■ **DATA TO USE**:

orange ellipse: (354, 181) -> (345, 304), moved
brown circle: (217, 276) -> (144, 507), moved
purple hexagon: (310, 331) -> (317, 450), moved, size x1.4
--
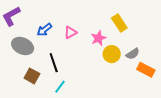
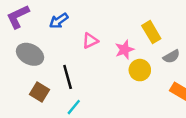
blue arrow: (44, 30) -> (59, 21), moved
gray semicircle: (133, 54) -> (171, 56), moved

■ **PROBLEM DESCRIPTION**: The lines above from the one with "brown circle: (217, 276) -> (144, 507), moved" through the one with "purple hexagon: (310, 331)" are to be duplicated exactly, ends included, with nothing added.

■ **SOLUTION TO THE EXERCISE**:
brown circle: (217, 276) -> (144, 507), moved
purple hexagon: (310, 331) -> (317, 450), moved, size x1.4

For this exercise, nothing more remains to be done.